Instructions for the task
Starting at the line containing "D5: diode (A" and ending at the line containing "R11: none -> 12 (+5V, NET27)", print every line of the material below exactly, both ends included, and stop there.

Provided records
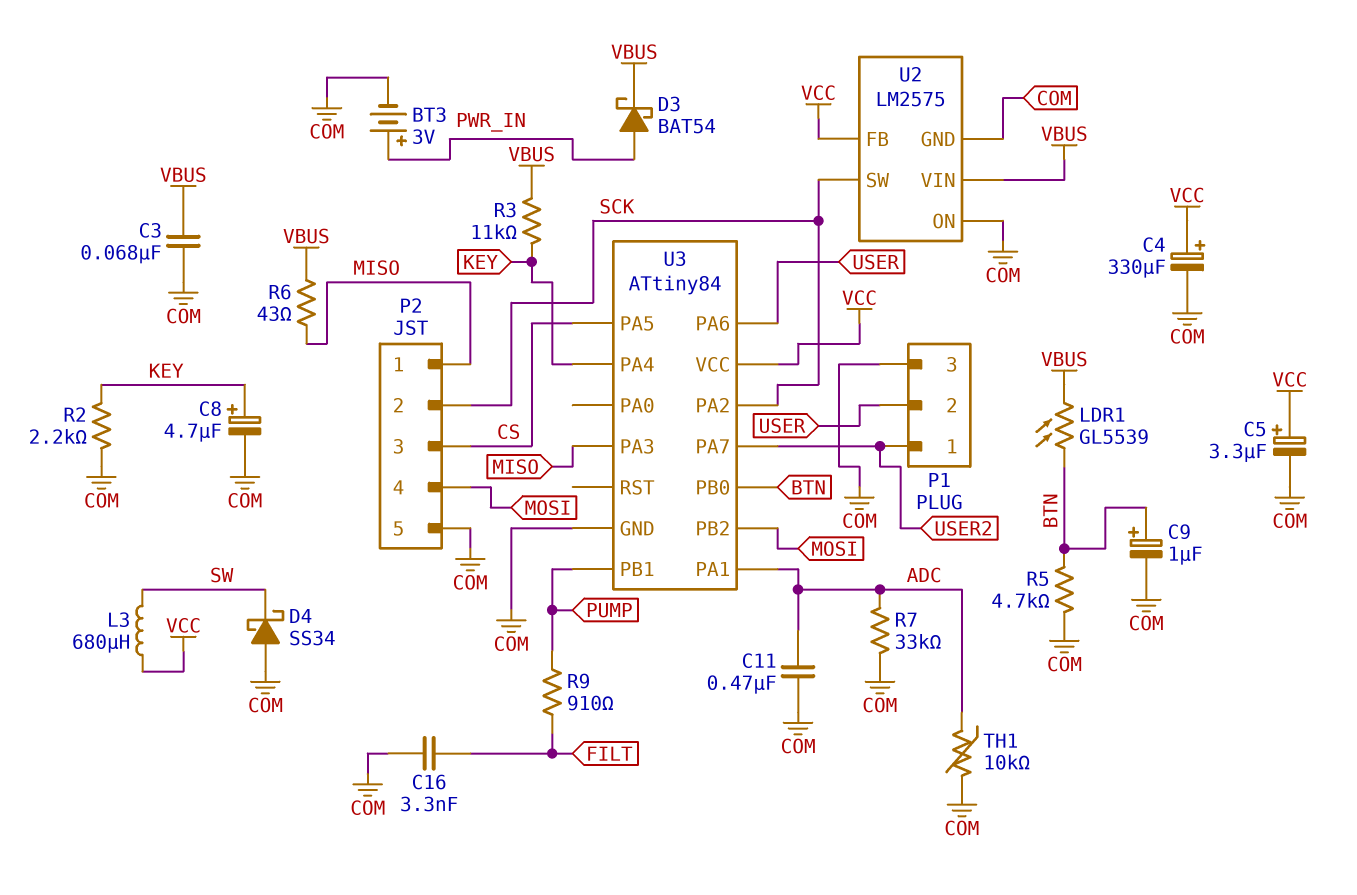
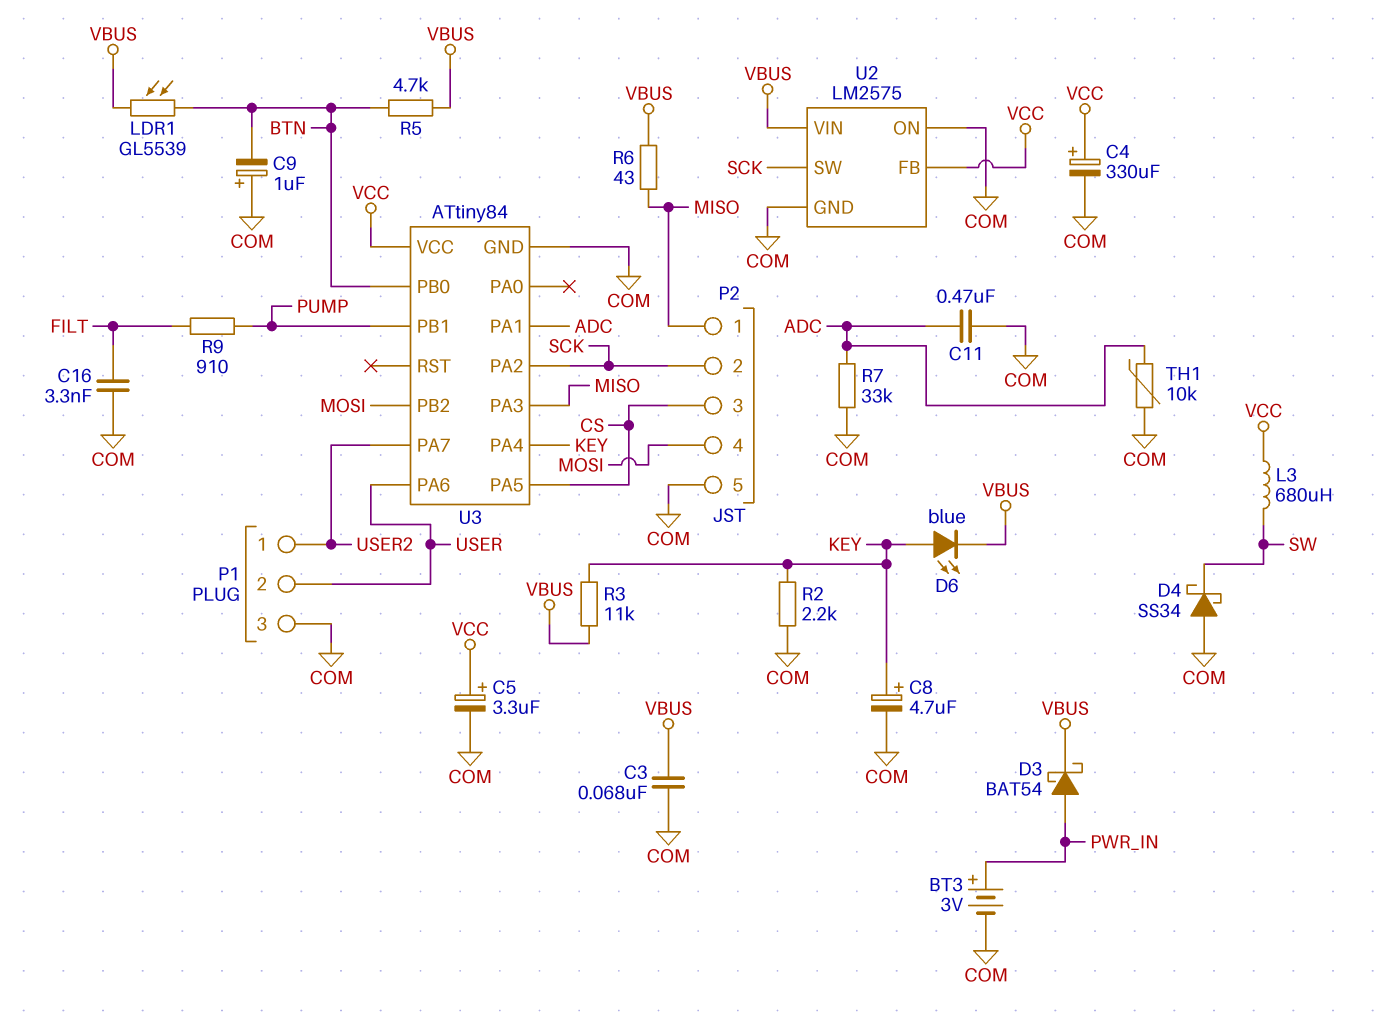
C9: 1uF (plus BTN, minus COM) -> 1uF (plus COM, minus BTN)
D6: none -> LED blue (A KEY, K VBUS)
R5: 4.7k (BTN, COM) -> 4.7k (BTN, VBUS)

---

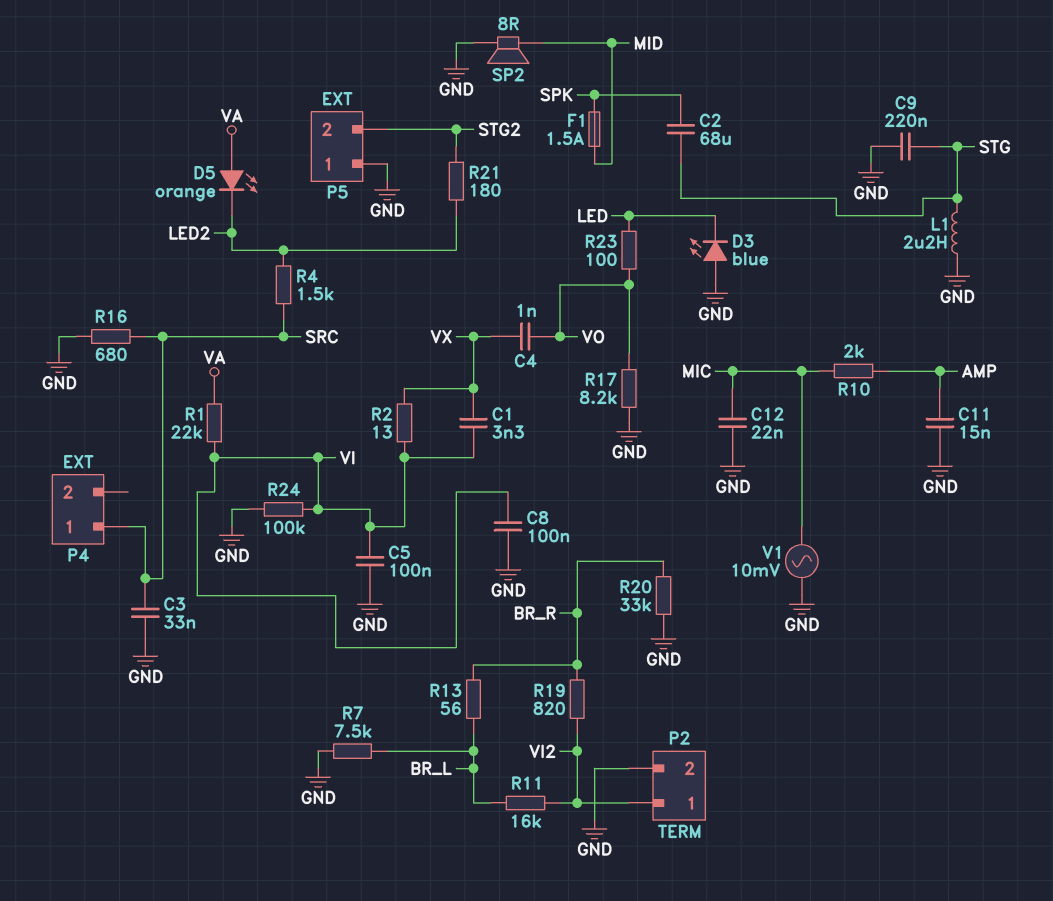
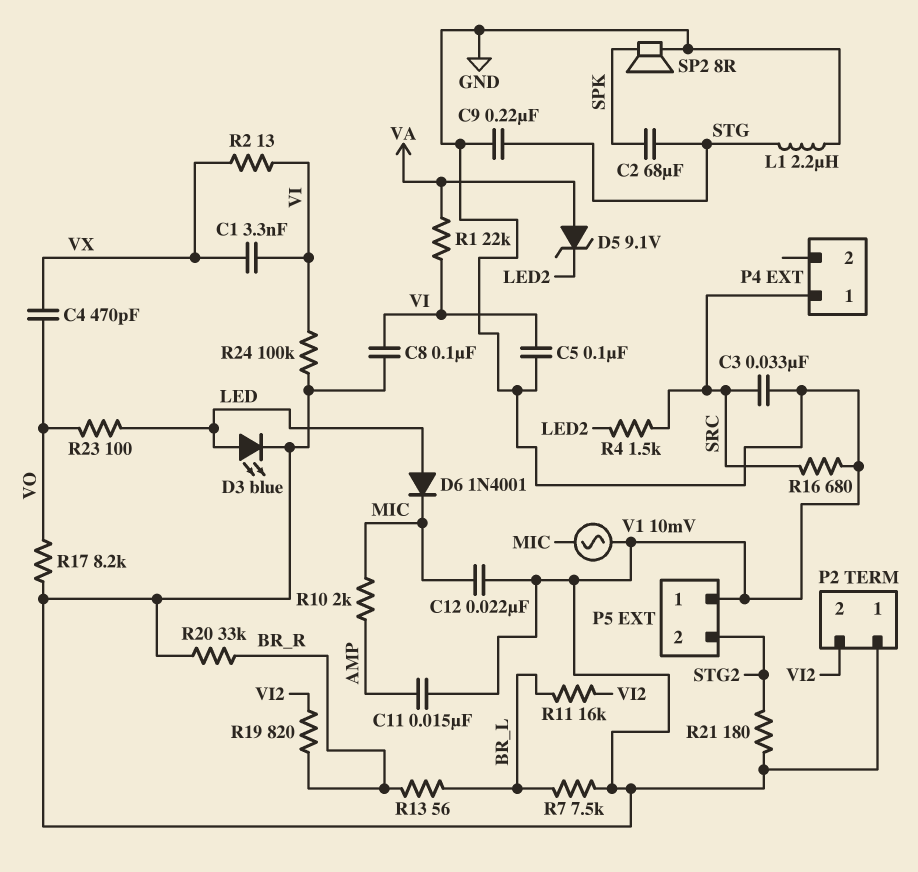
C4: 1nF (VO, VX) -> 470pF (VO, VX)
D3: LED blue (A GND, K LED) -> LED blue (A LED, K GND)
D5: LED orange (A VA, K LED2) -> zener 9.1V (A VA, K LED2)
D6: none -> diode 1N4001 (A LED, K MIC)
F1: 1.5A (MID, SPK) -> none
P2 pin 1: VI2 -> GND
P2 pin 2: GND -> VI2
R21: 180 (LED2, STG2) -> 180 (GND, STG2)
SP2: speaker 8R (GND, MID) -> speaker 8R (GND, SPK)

--

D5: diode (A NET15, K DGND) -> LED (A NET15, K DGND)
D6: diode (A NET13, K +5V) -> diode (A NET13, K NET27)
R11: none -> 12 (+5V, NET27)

Exercise solution
D5: diode (A NET15, K DGND) -> LED (A NET15, K DGND)
D6: diode (A NET13, K +5V) -> diode (A NET13, K NET27)
R11: none -> 12 (+5V, NET27)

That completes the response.